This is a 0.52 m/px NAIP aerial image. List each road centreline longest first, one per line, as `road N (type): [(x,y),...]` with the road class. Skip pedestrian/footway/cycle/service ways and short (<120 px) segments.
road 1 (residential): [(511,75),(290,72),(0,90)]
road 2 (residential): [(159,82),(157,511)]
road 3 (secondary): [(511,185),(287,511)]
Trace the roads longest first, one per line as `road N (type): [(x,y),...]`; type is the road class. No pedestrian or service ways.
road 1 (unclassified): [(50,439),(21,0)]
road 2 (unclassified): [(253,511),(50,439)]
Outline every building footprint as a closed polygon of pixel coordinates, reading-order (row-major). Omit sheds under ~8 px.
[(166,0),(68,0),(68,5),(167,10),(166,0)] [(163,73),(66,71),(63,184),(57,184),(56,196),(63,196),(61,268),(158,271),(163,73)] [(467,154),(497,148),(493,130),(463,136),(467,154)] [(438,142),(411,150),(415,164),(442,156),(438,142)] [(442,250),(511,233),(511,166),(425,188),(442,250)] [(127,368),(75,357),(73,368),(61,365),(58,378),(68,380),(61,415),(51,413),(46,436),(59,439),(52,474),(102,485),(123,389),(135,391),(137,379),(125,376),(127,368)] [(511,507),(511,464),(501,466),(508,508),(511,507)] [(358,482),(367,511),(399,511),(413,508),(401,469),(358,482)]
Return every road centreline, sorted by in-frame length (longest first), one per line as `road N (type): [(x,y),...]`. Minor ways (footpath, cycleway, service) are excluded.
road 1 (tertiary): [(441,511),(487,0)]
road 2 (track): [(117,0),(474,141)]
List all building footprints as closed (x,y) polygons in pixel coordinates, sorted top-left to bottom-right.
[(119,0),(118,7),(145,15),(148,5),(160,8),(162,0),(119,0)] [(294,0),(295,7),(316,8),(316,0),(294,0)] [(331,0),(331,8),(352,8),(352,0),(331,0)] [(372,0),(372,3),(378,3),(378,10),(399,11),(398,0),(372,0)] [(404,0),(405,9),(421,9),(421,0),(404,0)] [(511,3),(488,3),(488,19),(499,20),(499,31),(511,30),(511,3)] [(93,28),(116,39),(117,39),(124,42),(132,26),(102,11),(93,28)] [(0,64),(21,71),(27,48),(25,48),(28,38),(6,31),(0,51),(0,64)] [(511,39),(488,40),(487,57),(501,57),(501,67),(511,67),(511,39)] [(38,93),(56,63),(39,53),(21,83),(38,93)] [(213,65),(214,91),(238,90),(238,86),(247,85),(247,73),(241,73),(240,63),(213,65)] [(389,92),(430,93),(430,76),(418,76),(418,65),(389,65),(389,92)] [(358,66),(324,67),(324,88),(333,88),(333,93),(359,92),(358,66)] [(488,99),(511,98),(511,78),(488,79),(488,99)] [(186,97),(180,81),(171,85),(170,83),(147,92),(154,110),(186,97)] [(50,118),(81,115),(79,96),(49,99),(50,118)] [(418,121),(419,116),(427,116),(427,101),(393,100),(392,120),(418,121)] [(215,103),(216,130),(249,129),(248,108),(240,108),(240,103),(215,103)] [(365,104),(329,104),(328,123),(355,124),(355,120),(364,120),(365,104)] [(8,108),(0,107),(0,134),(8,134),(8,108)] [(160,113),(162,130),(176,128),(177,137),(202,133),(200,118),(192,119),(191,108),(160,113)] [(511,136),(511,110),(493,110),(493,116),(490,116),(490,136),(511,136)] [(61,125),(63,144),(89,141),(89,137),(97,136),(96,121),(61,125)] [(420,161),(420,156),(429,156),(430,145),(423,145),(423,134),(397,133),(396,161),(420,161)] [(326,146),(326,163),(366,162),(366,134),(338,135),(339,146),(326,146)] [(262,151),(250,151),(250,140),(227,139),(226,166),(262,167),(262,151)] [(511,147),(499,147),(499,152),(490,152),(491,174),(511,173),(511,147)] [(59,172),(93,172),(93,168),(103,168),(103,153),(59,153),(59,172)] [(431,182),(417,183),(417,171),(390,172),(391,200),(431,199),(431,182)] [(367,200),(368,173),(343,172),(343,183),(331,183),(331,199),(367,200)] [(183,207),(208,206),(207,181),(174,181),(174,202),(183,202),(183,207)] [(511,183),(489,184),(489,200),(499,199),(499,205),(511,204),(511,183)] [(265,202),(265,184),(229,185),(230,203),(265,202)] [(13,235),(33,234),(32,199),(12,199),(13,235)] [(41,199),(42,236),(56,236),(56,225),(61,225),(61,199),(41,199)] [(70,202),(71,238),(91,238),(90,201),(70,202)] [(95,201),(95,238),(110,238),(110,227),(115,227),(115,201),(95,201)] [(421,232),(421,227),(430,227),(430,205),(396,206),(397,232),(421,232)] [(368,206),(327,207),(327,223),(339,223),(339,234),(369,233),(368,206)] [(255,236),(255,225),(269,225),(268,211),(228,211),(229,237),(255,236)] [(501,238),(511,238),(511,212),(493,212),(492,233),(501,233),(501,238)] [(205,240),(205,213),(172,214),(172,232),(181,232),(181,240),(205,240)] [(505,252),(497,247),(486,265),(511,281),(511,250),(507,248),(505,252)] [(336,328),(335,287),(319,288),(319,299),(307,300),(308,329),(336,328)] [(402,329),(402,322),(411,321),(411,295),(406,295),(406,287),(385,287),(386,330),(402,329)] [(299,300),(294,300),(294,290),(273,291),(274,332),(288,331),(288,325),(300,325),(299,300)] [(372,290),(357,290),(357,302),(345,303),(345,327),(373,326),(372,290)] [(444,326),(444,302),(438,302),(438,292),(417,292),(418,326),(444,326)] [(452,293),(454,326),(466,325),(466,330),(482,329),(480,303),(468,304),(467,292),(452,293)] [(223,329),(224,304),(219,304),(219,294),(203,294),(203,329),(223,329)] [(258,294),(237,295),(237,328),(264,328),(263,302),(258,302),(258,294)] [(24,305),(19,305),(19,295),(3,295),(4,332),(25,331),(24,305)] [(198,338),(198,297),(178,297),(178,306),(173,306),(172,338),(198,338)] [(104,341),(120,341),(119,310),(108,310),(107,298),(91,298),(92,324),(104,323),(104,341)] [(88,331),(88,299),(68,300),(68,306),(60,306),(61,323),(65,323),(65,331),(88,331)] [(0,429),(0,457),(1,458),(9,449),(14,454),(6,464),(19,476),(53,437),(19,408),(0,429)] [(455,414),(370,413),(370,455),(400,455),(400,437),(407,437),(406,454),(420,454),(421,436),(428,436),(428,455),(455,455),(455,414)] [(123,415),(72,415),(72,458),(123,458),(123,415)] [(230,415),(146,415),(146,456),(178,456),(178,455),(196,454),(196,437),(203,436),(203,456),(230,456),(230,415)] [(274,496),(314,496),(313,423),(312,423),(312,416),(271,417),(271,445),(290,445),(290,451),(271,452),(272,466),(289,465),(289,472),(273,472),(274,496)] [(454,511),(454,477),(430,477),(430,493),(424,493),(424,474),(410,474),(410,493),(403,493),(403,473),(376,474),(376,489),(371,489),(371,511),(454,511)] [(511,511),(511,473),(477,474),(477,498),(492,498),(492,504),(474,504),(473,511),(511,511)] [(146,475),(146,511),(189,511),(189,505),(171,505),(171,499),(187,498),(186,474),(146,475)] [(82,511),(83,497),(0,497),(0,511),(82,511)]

+++

> **Challenge**
Copy out every one of the records above word for word, keeping each line in its original order.

> **Written solution**
This is a 0.52 m/px NAIP aerial image. List each road centreline longest first, one per line, as `road N (type): [(x,y),...]` with the road class. Skip pedestrian/footway/cycle/service ways and short (<120 px) segments.
road 1 (residential): [(511,75),(290,72),(0,90)]
road 2 (residential): [(159,82),(157,511)]
road 3 (secondary): [(511,185),(287,511)]
Trace the roads longest first, one per line as `road N (type): [(x,y),...]`; type is the road class. No pedestrian or service ways.
road 1 (unclassified): [(50,439),(21,0)]
road 2 (unclassified): [(253,511),(50,439)]
Outline every building footprint as a closed polygon of pixel coordinates, reading-order (row-major). Omit sheds under ~8 px.
[(166,0),(68,0),(68,5),(167,10),(166,0)] [(163,73),(66,71),(63,184),(57,184),(56,196),(63,196),(61,268),(158,271),(163,73)] [(467,154),(497,148),(493,130),(463,136),(467,154)] [(438,142),(411,150),(415,164),(442,156),(438,142)] [(442,250),(511,233),(511,166),(425,188),(442,250)] [(127,368),(75,357),(73,368),(61,365),(58,378),(68,380),(61,415),(51,413),(46,436),(59,439),(52,474),(102,485),(123,389),(135,391),(137,379),(125,376),(127,368)] [(511,507),(511,464),(501,466),(508,508),(511,507)] [(358,482),(367,511),(399,511),(413,508),(401,469),(358,482)]
Return every road centreline, sorted by in-frame length (longest first), one per line as `road N (type): [(x,y),...]`. Minor ways (footpath, cycleway, service) are excluded.
road 1 (tertiary): [(441,511),(487,0)]
road 2 (track): [(117,0),(474,141)]
List all building footprints as closed (x,y) polygons in pixel coordinates, sorted top-left to bottom-right.
[(119,0),(118,7),(145,15),(148,5),(160,8),(162,0),(119,0)] [(294,0),(295,7),(316,8),(316,0),(294,0)] [(331,0),(331,8),(352,8),(352,0),(331,0)] [(372,0),(372,3),(378,3),(378,10),(399,11),(398,0),(372,0)] [(404,0),(405,9),(421,9),(421,0),(404,0)] [(511,3),(488,3),(488,19),(499,20),(499,31),(511,30),(511,3)] [(93,28),(116,39),(117,39),(124,42),(132,26),(102,11),(93,28)] [(0,64),(21,71),(27,48),(25,48),(28,38),(6,31),(0,51),(0,64)] [(511,39),(488,40),(487,57),(501,57),(501,67),(511,67),(511,39)] [(38,93),(56,63),(39,53),(21,83),(38,93)] [(213,65),(214,91),(238,90),(238,86),(247,85),(247,73),(241,73),(240,63),(213,65)] [(389,92),(430,93),(430,76),(418,76),(418,65),(389,65),(389,92)] [(358,66),(324,67),(324,88),(333,88),(333,93),(359,92),(358,66)] [(488,99),(511,98),(511,78),(488,79),(488,99)] [(186,97),(180,81),(171,85),(170,83),(147,92),(154,110),(186,97)] [(50,118),(81,115),(79,96),(49,99),(50,118)] [(418,121),(419,116),(427,116),(427,101),(393,100),(392,120),(418,121)] [(215,103),(216,130),(249,129),(248,108),(240,108),(240,103),(215,103)] [(365,104),(329,104),(328,123),(355,124),(355,120),(364,120),(365,104)] [(8,108),(0,107),(0,134),(8,134),(8,108)] [(160,113),(162,130),(176,128),(177,137),(202,133),(200,118),(192,119),(191,108),(160,113)] [(511,136),(511,110),(493,110),(493,116),(490,116),(490,136),(511,136)] [(61,125),(63,144),(89,141),(89,137),(97,136),(96,121),(61,125)] [(420,161),(420,156),(429,156),(430,145),(423,145),(423,134),(397,133),(396,161),(420,161)] [(326,146),(326,163),(366,162),(366,134),(338,135),(339,146),(326,146)] [(262,151),(250,151),(250,140),(227,139),(226,166),(262,167),(262,151)] [(511,147),(499,147),(499,152),(490,152),(491,174),(511,173),(511,147)] [(59,172),(93,172),(93,168),(103,168),(103,153),(59,153),(59,172)] [(431,182),(417,183),(417,171),(390,172),(391,200),(431,199),(431,182)] [(367,200),(368,173),(343,172),(343,183),(331,183),(331,199),(367,200)] [(183,207),(208,206),(207,181),(174,181),(174,202),(183,202),(183,207)] [(511,183),(489,184),(489,200),(499,199),(499,205),(511,204),(511,183)] [(265,202),(265,184),(229,185),(230,203),(265,202)] [(13,235),(33,234),(32,199),(12,199),(13,235)] [(41,199),(42,236),(56,236),(56,225),(61,225),(61,199),(41,199)] [(70,202),(71,238),(91,238),(90,201),(70,202)] [(95,201),(95,238),(110,238),(110,227),(115,227),(115,201),(95,201)] [(421,232),(421,227),(430,227),(430,205),(396,206),(397,232),(421,232)] [(368,206),(327,207),(327,223),(339,223),(339,234),(369,233),(368,206)] [(255,236),(255,225),(269,225),(268,211),(228,211),(229,237),(255,236)] [(501,238),(511,238),(511,212),(493,212),(492,233),(501,233),(501,238)] [(205,240),(205,213),(172,214),(172,232),(181,232),(181,240),(205,240)] [(505,252),(497,247),(486,265),(511,281),(511,250),(507,248),(505,252)] [(336,328),(335,287),(319,288),(319,299),(307,300),(308,329),(336,328)] [(402,329),(402,322),(411,321),(411,295),(406,295),(406,287),(385,287),(386,330),(402,329)] [(299,300),(294,300),(294,290),(273,291),(274,332),(288,331),(288,325),(300,325),(299,300)] [(372,290),(357,290),(357,302),(345,303),(345,327),(373,326),(372,290)] [(444,326),(444,302),(438,302),(438,292),(417,292),(418,326),(444,326)] [(452,293),(454,326),(466,325),(466,330),(482,329),(480,303),(468,304),(467,292),(452,293)] [(223,329),(224,304),(219,304),(219,294),(203,294),(203,329),(223,329)] [(258,294),(237,295),(237,328),(264,328),(263,302),(258,302),(258,294)] [(24,305),(19,305),(19,295),(3,295),(4,332),(25,331),(24,305)] [(198,338),(198,297),(178,297),(178,306),(173,306),(172,338),(198,338)] [(104,341),(120,341),(119,310),(108,310),(107,298),(91,298),(92,324),(104,323),(104,341)] [(88,331),(88,299),(68,300),(68,306),(60,306),(61,323),(65,323),(65,331),(88,331)] [(0,429),(0,457),(1,458),(9,449),(14,454),(6,464),(19,476),(53,437),(19,408),(0,429)] [(455,414),(370,413),(370,455),(400,455),(400,437),(407,437),(406,454),(420,454),(421,436),(428,436),(428,455),(455,455),(455,414)] [(123,415),(72,415),(72,458),(123,458),(123,415)] [(230,415),(146,415),(146,456),(178,456),(178,455),(196,454),(196,437),(203,436),(203,456),(230,456),(230,415)] [(274,496),(314,496),(313,423),(312,423),(312,416),(271,417),(271,445),(290,445),(290,451),(271,452),(272,466),(289,465),(289,472),(273,472),(274,496)] [(454,511),(454,477),(430,477),(430,493),(424,493),(424,474),(410,474),(410,493),(403,493),(403,473),(376,474),(376,489),(371,489),(371,511),(454,511)] [(511,511),(511,473),(477,474),(477,498),(492,498),(492,504),(474,504),(473,511),(511,511)] [(146,475),(146,511),(189,511),(189,505),(171,505),(171,499),(187,498),(186,474),(146,475)] [(82,511),(83,497),(0,497),(0,511),(82,511)]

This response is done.